• [STATED EXERCISE] How many lines in the data below contain the string "kern"? Reply with the number alone.
=== DATASET EXCERPTS ===
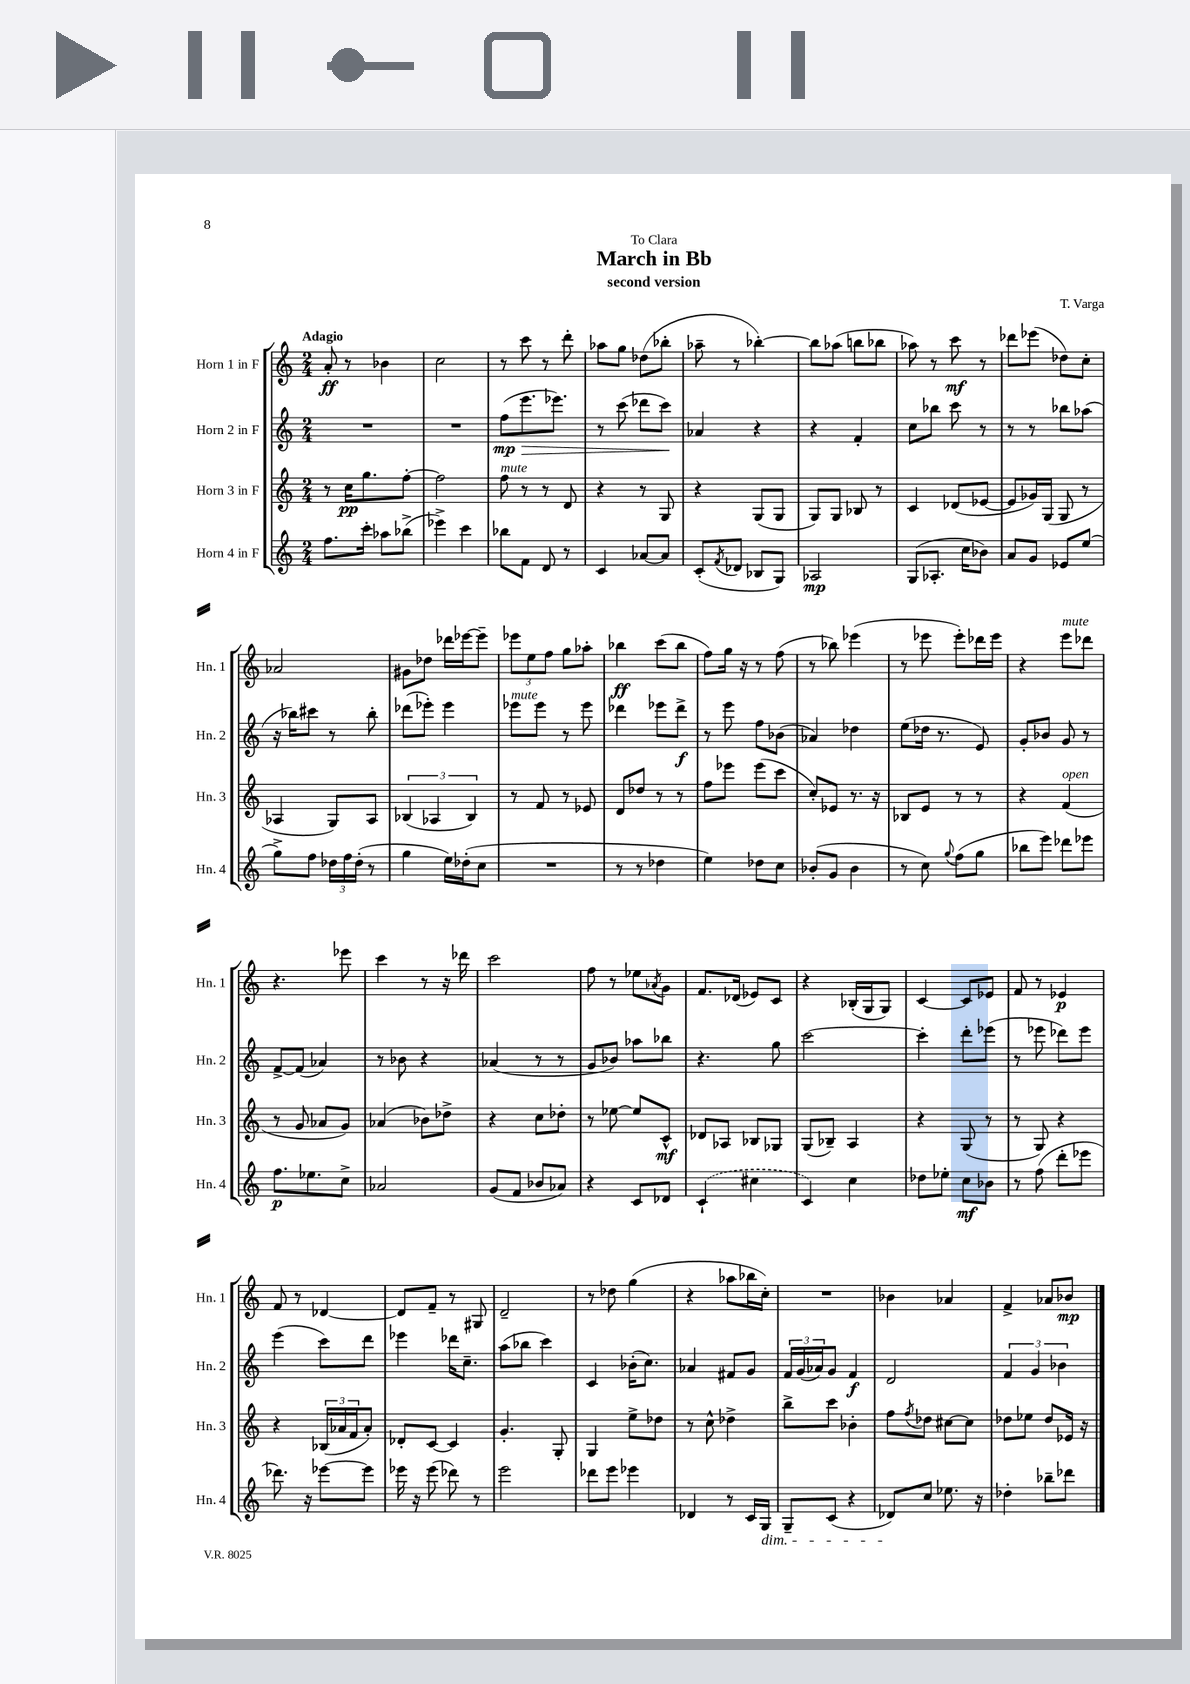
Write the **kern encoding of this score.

**kern	**kern	**kern	**kern
*staff4	*staff3	*staff2	*staff1
*clefG2	*clefG2	*clefG2	*clefG2
*k[]	*k[]	*k[]	*k[]
*M2/4	*M2/4	*M2/4	*M2/4
8.ff	8r	2r	8a'
.	16cc	.	8r
16ccc'	8.gg	.	.
8aa-	.	.	4b-
(8bb-^	[8ff'	.	.
=	=	=	=
4eee-^)	2ff]	2r	2cc
4ccc	.	.	.
=	=	=	=
8bb-	8ff	(8ff	8r
8f	8r	8.eee	8ccc
8d	8r	.	8r
.	.	8.eee-)	.
8r	8d	.	8ddd'
=	=	=	=
4c	4r	8r	8aa-
.	.	(8ccc	8gg
[8a-	8r	8ddd-	(8dd-
8a-]	8G	8ccc)	8bb-'
=	=	=	=
(8c'	4r	4a-	8aa-~
8qf	.	.	.
8d-	.	.	8r
8B-	(8G	4r	[4bb-')
8G)	8G	.	.
=	=	=	=
2A-	8G)	4r	8bb-]
.	8G	.	(8aa-
.	8B-	4f'	8bb
.	8r	.	8bb-
=	=	=	=
(8G	4c	8cc	8aa-)
8.A-'	.	8bb-	8r
.	(8d-	8ccc	8ccc
16cc	.	.	.
8b-)	[8e-	8r	8r
=	=	=	=
8a	8e-]	8r	8ddd-
8g	16g-)	8r	(8eee-
.	(16G	.	.
8e-	8G	8bb-	8dd-)
(8ee	8r	(8aa-	8cc'
=	=	=	=
8gg^)	4A-	16r	2a-
.	.	16bb-)	.
8ff	.	8ccc#	.
24dd-	8G)	8r	.
24ff	.	.	.
(24dd-'	.	.	.
8r	8A-	8bb-'	.
=	=	=	=
4gg	(6B-	(8ddd-	8g#
.	.	8eee-')	8dd-
.	6A-	.	.
16ee)	.	4eee-	16ddd-
(16dd-'	.	.	[16eee-
.	6B-)	.	.
8cc	.	.	8eee-~]
=	=	=	=
2r	8r	8eee-	12eee-
.	.	.	12ee
.	8f	8eee-	.
.	.	.	12ff
.	8r	8r	8gg
.	8e-	8eee-	8aa-'
=	=	=	=
8r	8d	4ddd-	4bb-
8r	8dd-	.	.
4dd-	8r	8eee-	(8ccc
.	8r	8ddd-^	8bb-
=	=	=	=
4ee)	8ff	8r	8ff)
.	8eee-	8eee	16gg
.	.	.	16r
8dd-	(8eee-	8ff	8r
8cc	8ccc	(8b-	(8ff
=	=	=	=
(8b-'	8cc')	4a-)	8r
8g	8e-	.	8bb-)
4b-	8.r	4dd-	(4eee-
.	16r	.	.
=	=	=	=
8r	8B-	(8ee	8r
8cc)	8e	16dd-	8eee-
.	.	8.r	.
8qqgg	.	.	.
(8ff	8r	.	8eee-')
8gg	8r	8e)	16ddd-
.	.	.	16eee-
=	=	=	=
8bb-	4r	8g'	4r
8eee)	.	8b-	.
8ddd-	(4f	8g	8eee
8eee-	.	8r	8ddd-
=	=	=	=
8.ff	8r	[8f^	4.r
.	8g	(8f]	.
8.ee-	.	.	.
.	8a-	4a-)	.
8cc^	8g)	.	8eee-
=	=	=	=
2a-	(4a-	8r	4ccc
.	.	8b-	.
.	8b-)	4r	8r
.	8dd-^	.	16r
.	.	.	16ddd-
=	=	=	=
(8g	4r	(4a-	2ccc
8f	.	.	.
8b-	8cc	8r	.
8a-)	8dd-'	8r	.
=	=	=	=
4r	8r	8g	8ff
.	[8ee-	8b-)	8r
8c	8ee-]	8aa-	8ee-
.	.	.	8qa-
8d-	8c^^	8bb-	8g
=	=	=	=
(4c`	8d-	4.r	8.f
.	8A-	.	.
.	.	.	(16d-
4cc#	8B-	.	8e-)
.	8G-	8gg	8c
=	=	=	=
4c)	(8G	[2ccc	4r
.	8B-~)	.	.
4cc	4A	.	(16B-'
.	.	.	16G
.	.	.	8G)
=	=	=	=
8dd-	4r	4ccc']	[4c
8ee-'	.	.	.
8cc	(8G	8ddd'	8c]
8b-	8r	(8eee-	8e-
=	=	=	=
8r	8r	8r	8f
(8ff	8G)	8eee-	8r
8ddd'	4r	8ddd-)	4e-
8eee-	.	8eee-	.
=	=	=	=
8.ddd-)	4r	(4eee	8f
.	.	.	8r
16r	.	.	.
[8eee-	(24B-	8ccc)	[4d-
.	24a-	.	.
.	24f	.	.
8eee-]	8a-')	8ddd	.
=	=	=	=
16eee-	8d-'	4eee-	8d-]
16r	.	.	.
(8eee-	[8c	.	8f~
8ddd-)	4c]	16ddd-	8r
.	.	8.cc~	.
8r	.	.	8G#
=	=	=	=
2eee	4.g'	(8aa	2d~
.	.	8bb-	.
.	.	4ccc)	.
.	8G'	.	.
=	=	=	=
8ddd-	4G	4c	8r
8eee	.	.	8dd-
4eee-	8ee^	(16b-'	(4gg
.	.	8.cc)	.
.	8dd-	.	.
=	=	=	=
4d-	8r	4a-	4r
.	8cc^^	.	.
8r	4dd-^	8f#	8aa-
16c	.	8g	16bb-
16G	.	.	16cc')
=	=	=	=
8G~	8bb^	24f	2r
.	.	(24g	.
.	.	24a-)	.
(8c	8ccc	8g	.
4r	4b-'	4f	.
=	=	=	=
8d-)	8ff	2d	4b-
.	8qff	.	.
8cc	8dd-	.	.
8.ee-	[8cc#	.	4a-
.	8cc#]	.	.
16r	.	.	.
=	=	=	=
4dd-'	8dd-	6f	4f^
.	8ee-	.	.
.	.	6g	.
8bb-~	8dd-	.	8a-
.	.	6b-	.
8ddd-	16e-	.	8b-
.	16r	.	.
==	==	==	==
*-	*-	*-	*-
===
• [TASK RESULT] 2